§ EXERCISE DATA
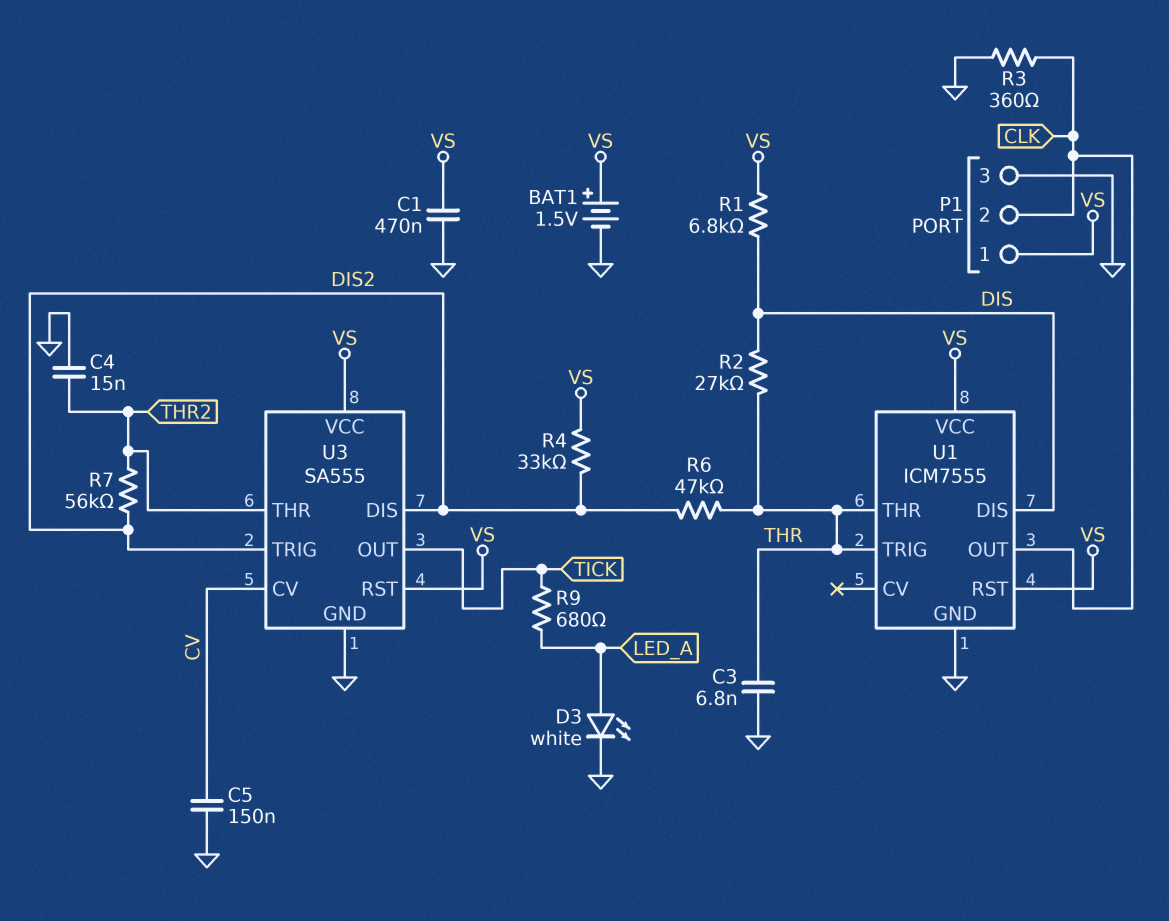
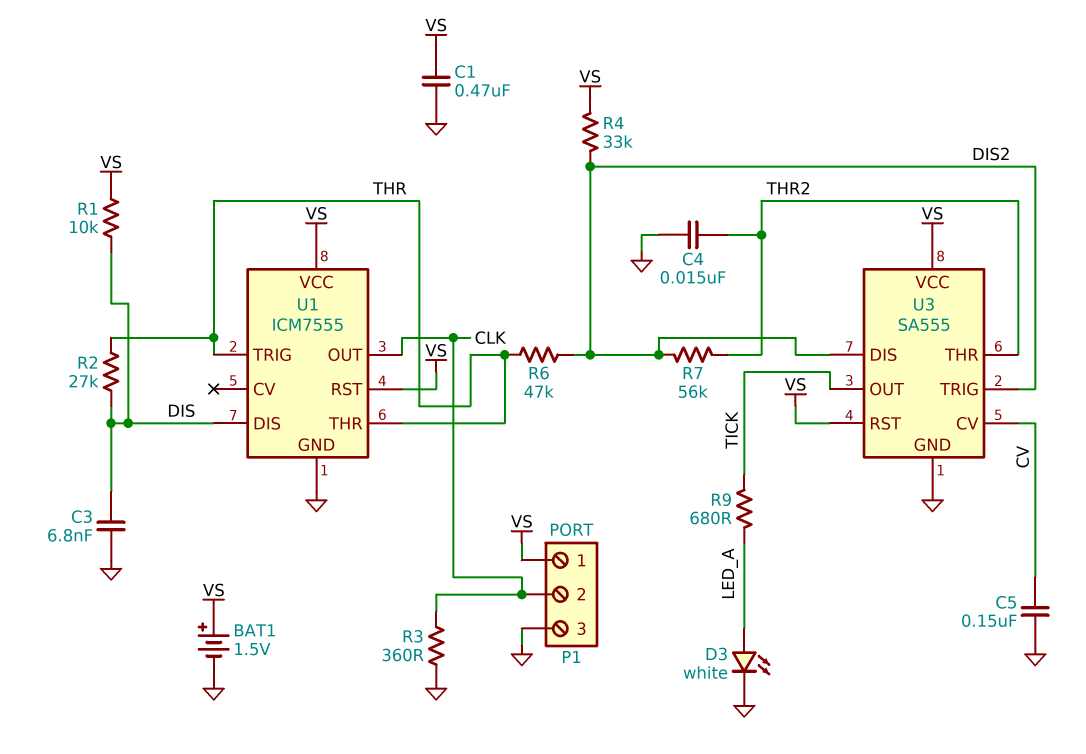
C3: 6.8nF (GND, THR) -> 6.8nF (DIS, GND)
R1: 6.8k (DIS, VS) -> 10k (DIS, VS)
--
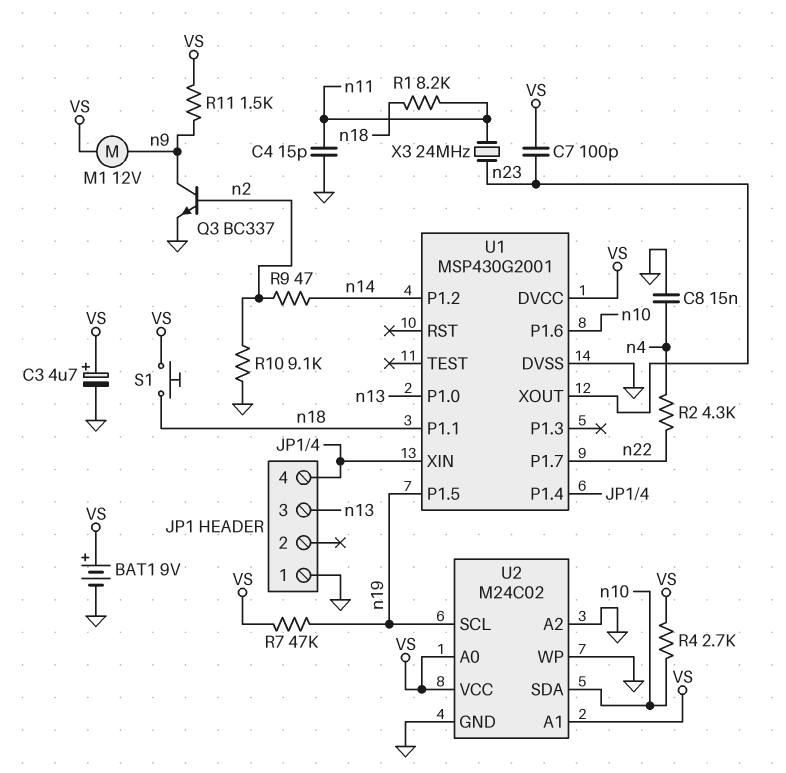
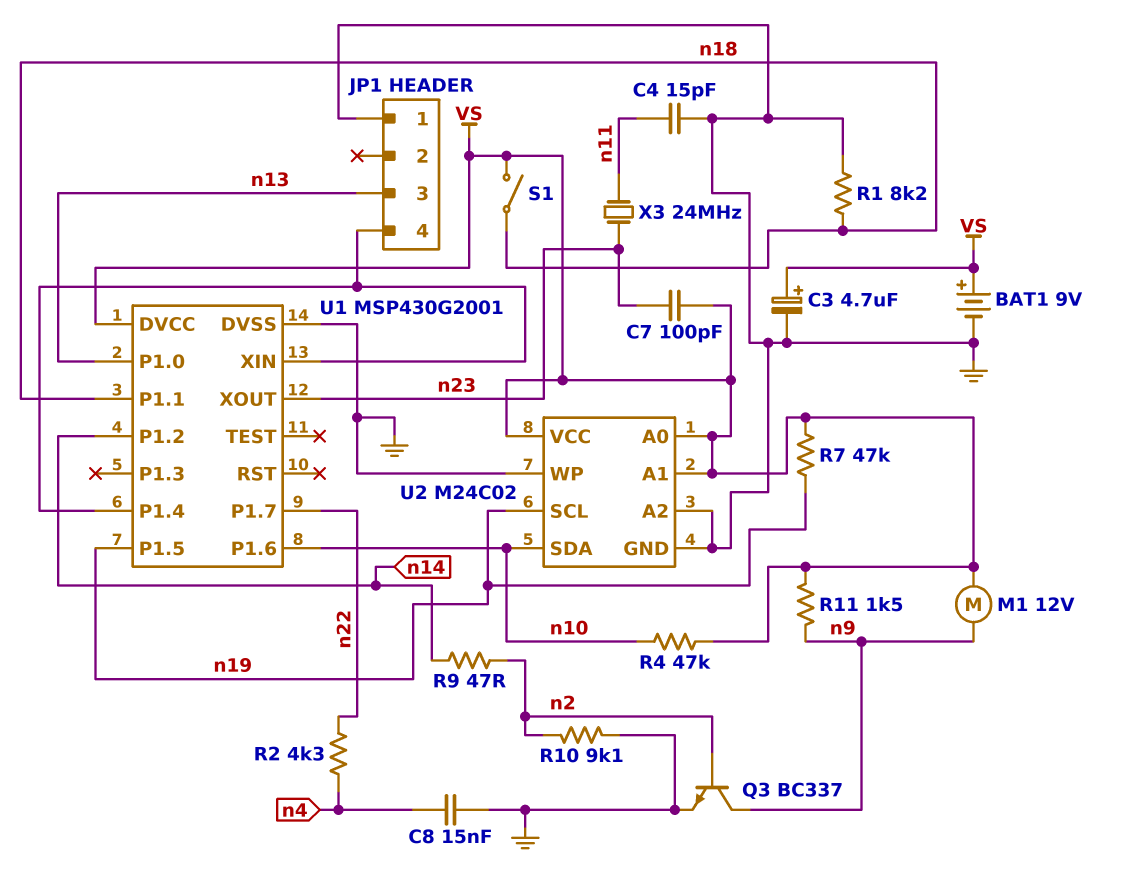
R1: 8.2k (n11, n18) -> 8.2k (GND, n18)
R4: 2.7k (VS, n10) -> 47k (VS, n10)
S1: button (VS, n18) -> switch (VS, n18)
--
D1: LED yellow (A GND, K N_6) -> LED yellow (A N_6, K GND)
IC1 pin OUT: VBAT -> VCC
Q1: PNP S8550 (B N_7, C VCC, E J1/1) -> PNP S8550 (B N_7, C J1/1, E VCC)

§ WHAT THE TASK ASKS
In the entries above, find the line with "C3: 6.8nF (GND, THR) -> 6.8nF (DIS, GND)" and the line with "R1: 6.8k (DIS, VS) -> 10k (DIS, VS)", then restate word for word both of them and every line between, with nothing more.

§ RESPONSE BOX
C3: 6.8nF (GND, THR) -> 6.8nF (DIS, GND)
R1: 6.8k (DIS, VS) -> 10k (DIS, VS)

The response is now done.